### Exercise goal
Reproduce exactly the lines below, starting at the line that contains "IR: KY-022 -> TSOP4838" and ending with the last line of the records, both included; leave out any pictures.

### Data listing
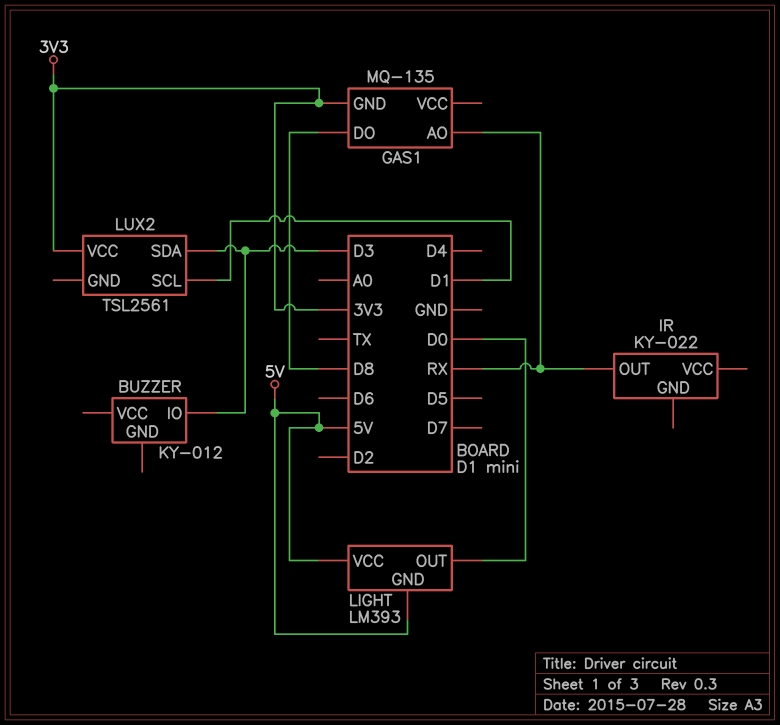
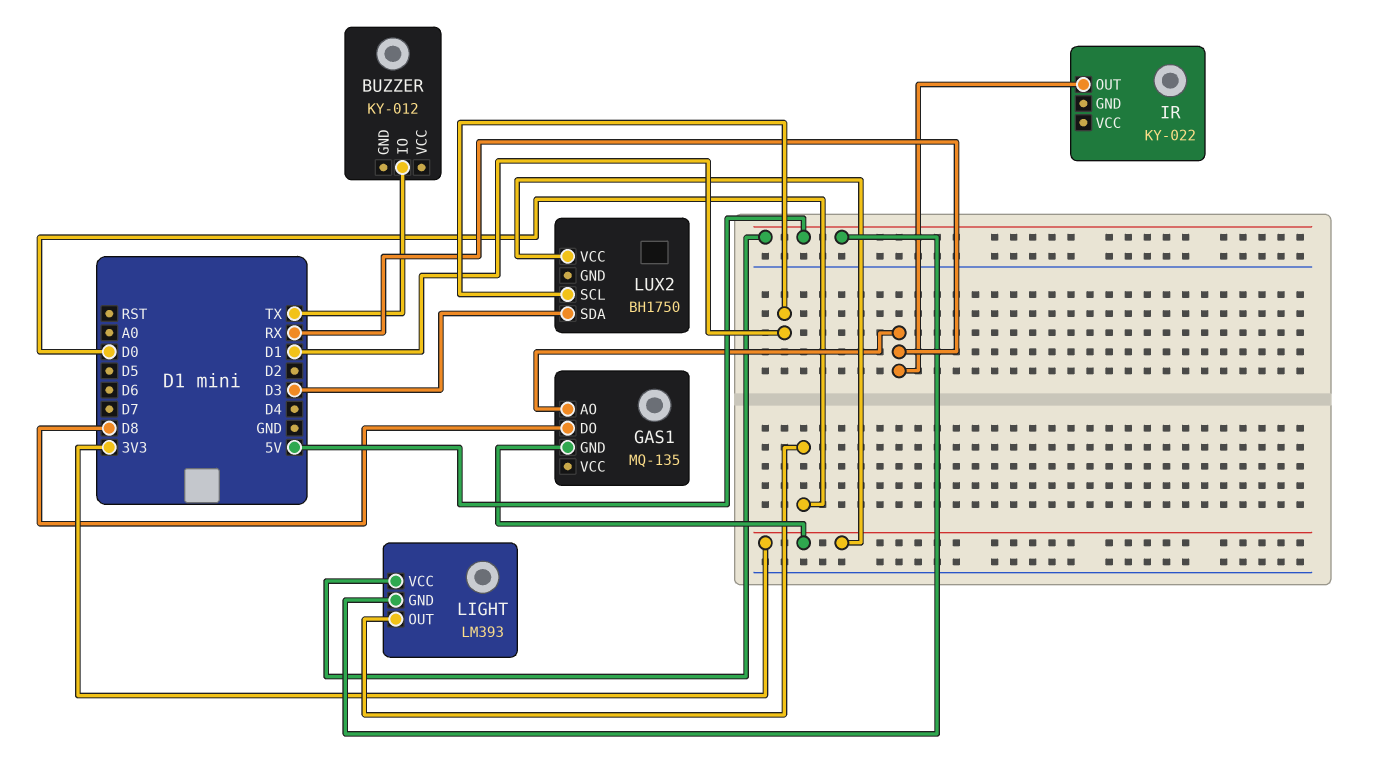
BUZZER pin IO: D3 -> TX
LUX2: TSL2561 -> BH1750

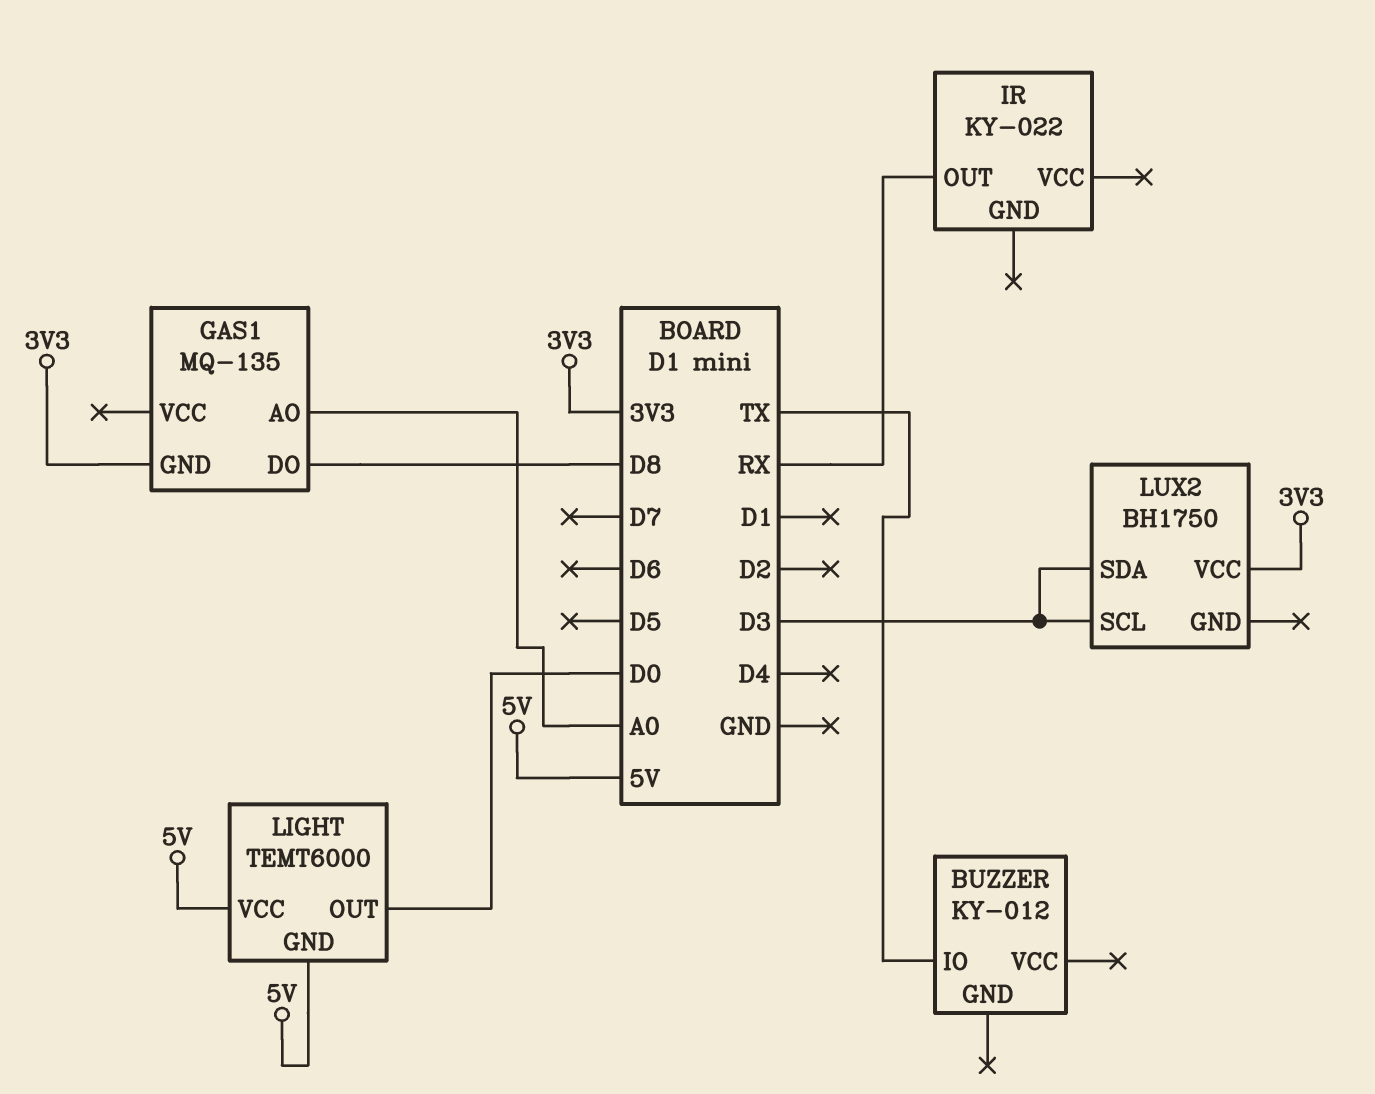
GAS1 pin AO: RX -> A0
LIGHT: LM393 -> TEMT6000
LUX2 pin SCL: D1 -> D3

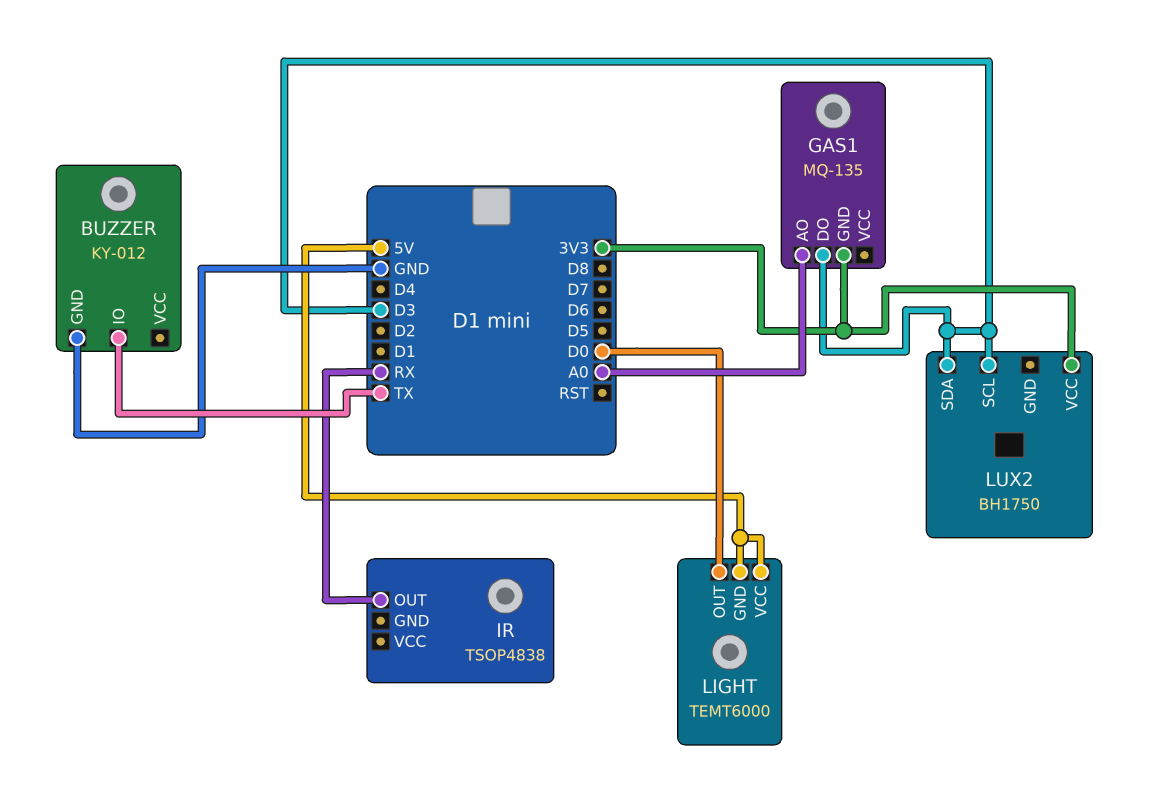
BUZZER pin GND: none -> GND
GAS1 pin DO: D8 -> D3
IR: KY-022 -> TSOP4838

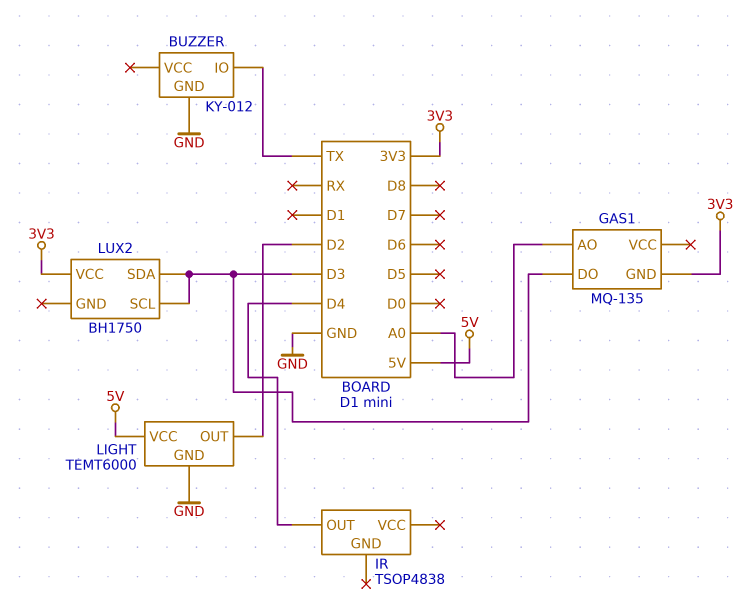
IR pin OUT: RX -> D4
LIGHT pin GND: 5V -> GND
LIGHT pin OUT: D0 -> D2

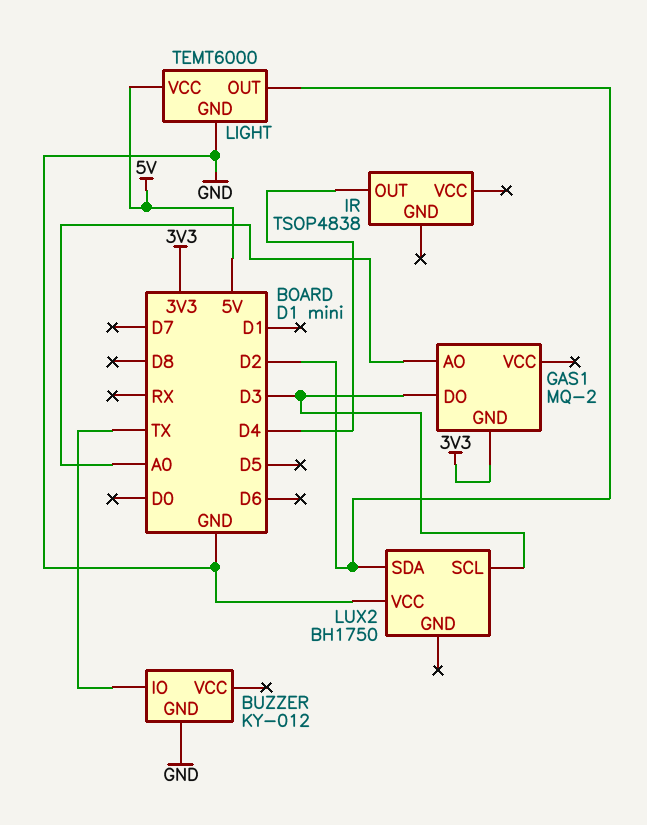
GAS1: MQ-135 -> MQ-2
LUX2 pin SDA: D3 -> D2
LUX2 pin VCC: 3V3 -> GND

### Output of the exercise
IR: KY-022 -> TSOP4838

IR pin OUT: RX -> D4
LIGHT pin GND: 5V -> GND
LIGHT pin OUT: D0 -> D2

GAS1: MQ-135 -> MQ-2
LUX2 pin SDA: D3 -> D2
LUX2 pin VCC: 3V3 -> GND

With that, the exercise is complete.